Top of MATERIAL SHOWN

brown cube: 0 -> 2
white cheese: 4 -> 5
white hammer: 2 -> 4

Bottom of MATERIAL SHOWN
Top of MATERIAL SHOWN

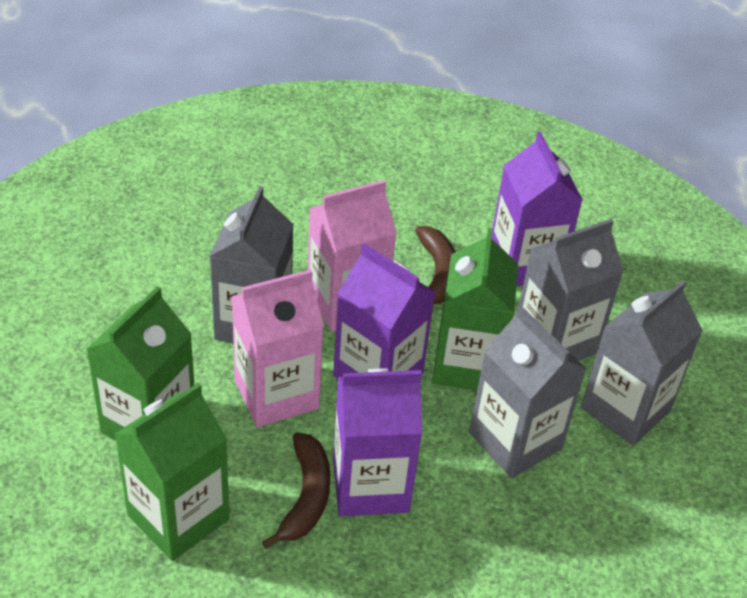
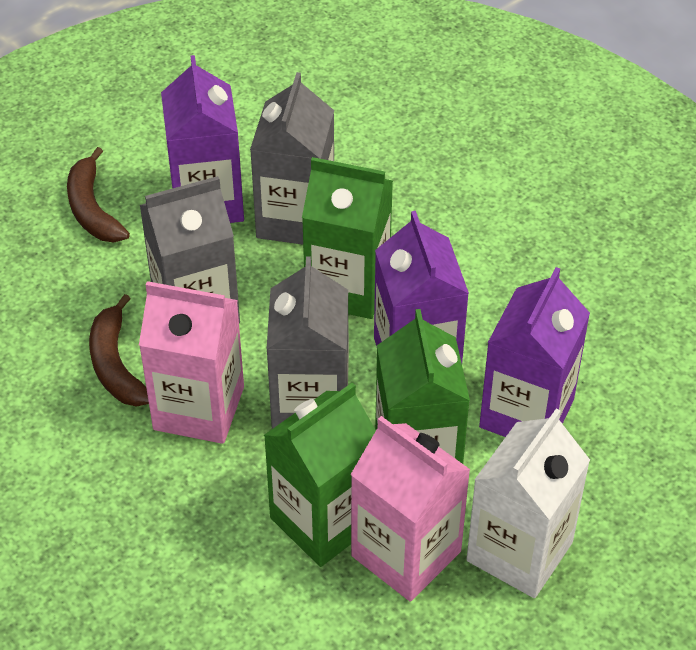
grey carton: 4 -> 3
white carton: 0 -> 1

Bottom of MATERIAL SHOWN

DIRECTIONS FOR THIS TASK
Only lines containing the string "white" belong in the answer; find them in the data above and copy them.

RESPONSE TO THE EXERCISE
white cheese: 4 -> 5
white hammer: 2 -> 4
white carton: 0 -> 1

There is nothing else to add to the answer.